◆ **Activity**
Only these lines of the data below are wanted: the one with "STEPPER2 pin VCC: GND -> VIN", the one with "TEMP pin OUT: D5 -> A6", and any lines between them, each repeated exactly.

Records from a collection

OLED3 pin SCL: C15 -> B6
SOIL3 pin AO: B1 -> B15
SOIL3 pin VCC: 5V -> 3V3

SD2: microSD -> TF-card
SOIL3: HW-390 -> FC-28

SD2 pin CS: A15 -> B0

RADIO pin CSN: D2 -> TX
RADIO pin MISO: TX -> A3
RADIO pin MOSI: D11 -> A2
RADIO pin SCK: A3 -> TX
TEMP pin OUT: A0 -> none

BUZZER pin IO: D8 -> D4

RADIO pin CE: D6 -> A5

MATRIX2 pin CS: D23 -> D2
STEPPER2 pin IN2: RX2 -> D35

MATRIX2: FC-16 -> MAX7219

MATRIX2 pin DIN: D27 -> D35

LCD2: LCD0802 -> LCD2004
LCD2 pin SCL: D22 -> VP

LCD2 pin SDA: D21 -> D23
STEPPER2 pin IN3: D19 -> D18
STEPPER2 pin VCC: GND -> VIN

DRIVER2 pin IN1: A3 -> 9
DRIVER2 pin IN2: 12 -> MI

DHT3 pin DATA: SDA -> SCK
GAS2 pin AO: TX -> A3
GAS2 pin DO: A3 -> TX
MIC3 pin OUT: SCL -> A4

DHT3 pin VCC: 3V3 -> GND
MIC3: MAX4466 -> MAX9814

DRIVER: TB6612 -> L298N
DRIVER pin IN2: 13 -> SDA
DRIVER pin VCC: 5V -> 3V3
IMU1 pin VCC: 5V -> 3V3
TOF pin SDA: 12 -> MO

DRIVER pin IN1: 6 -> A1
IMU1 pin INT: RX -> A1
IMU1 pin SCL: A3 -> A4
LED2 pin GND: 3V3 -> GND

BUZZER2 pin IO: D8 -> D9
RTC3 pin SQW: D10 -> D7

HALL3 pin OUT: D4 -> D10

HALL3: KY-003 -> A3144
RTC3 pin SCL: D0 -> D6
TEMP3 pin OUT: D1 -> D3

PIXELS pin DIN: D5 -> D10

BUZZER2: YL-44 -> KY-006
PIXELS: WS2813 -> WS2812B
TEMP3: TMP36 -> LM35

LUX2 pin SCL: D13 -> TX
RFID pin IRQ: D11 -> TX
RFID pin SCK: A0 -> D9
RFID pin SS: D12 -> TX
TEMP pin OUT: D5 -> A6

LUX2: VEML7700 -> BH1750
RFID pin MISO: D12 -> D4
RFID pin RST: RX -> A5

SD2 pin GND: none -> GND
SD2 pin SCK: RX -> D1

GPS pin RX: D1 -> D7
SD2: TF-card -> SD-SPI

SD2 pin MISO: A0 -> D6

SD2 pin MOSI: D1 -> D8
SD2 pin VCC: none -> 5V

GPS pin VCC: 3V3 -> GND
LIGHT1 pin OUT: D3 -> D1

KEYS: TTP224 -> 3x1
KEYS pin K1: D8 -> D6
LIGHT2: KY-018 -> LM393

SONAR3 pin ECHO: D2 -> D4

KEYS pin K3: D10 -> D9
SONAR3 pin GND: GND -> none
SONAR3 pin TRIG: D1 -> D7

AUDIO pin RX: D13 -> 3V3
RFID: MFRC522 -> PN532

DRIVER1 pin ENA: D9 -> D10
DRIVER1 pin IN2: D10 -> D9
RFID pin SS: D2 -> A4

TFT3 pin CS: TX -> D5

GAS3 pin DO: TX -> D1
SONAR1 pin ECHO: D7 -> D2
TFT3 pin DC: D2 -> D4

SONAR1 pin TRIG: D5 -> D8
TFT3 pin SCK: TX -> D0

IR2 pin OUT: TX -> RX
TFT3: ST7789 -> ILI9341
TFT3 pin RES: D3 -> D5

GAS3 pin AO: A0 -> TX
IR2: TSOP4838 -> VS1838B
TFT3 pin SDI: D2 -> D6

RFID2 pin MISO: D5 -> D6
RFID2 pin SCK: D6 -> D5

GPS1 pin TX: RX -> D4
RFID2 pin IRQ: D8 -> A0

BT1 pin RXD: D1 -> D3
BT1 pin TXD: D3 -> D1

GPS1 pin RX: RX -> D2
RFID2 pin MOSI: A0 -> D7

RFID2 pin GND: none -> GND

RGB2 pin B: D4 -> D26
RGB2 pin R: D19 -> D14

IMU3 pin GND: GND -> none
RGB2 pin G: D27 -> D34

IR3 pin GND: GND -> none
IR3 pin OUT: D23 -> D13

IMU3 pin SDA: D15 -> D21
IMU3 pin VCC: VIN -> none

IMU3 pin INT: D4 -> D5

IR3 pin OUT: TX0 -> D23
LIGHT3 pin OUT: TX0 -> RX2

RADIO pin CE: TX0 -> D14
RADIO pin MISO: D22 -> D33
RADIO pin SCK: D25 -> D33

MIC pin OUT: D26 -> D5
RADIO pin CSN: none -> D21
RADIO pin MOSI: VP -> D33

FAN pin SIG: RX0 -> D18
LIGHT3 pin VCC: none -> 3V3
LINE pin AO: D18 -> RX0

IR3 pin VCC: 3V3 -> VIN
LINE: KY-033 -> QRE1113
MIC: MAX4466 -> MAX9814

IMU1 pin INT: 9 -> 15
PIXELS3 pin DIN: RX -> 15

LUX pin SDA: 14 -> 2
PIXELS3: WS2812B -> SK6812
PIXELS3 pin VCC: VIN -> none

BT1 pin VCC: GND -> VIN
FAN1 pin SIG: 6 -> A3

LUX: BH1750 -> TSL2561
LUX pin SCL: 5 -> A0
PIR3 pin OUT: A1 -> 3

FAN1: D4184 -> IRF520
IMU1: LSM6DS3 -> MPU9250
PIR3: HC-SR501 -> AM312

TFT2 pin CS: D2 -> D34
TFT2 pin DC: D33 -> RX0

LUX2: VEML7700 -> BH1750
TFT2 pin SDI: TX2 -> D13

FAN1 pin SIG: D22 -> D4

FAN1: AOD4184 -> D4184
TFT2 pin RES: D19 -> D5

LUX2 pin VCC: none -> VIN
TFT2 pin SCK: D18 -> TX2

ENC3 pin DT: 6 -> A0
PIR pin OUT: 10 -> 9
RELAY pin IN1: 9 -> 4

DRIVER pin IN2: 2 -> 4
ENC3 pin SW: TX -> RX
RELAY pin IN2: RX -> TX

◆ **Task response**
STEPPER2 pin VCC: GND -> VIN

DRIVER2 pin IN1: A3 -> 9
DRIVER2 pin IN2: 12 -> MI

DHT3 pin DATA: SDA -> SCK
GAS2 pin AO: TX -> A3
GAS2 pin DO: A3 -> TX
MIC3 pin OUT: SCL -> A4

DHT3 pin VCC: 3V3 -> GND
MIC3: MAX4466 -> MAX9814

DRIVER: TB6612 -> L298N
DRIVER pin IN2: 13 -> SDA
DRIVER pin VCC: 5V -> 3V3
IMU1 pin VCC: 5V -> 3V3
TOF pin SDA: 12 -> MO

DRIVER pin IN1: 6 -> A1
IMU1 pin INT: RX -> A1
IMU1 pin SCL: A3 -> A4
LED2 pin GND: 3V3 -> GND

BUZZER2 pin IO: D8 -> D9
RTC3 pin SQW: D10 -> D7

HALL3 pin OUT: D4 -> D10

HALL3: KY-003 -> A3144
RTC3 pin SCL: D0 -> D6
TEMP3 pin OUT: D1 -> D3

PIXELS pin DIN: D5 -> D10

BUZZER2: YL-44 -> KY-006
PIXELS: WS2813 -> WS2812B
TEMP3: TMP36 -> LM35

LUX2 pin SCL: D13 -> TX
RFID pin IRQ: D11 -> TX
RFID pin SCK: A0 -> D9
RFID pin SS: D12 -> TX
TEMP pin OUT: D5 -> A6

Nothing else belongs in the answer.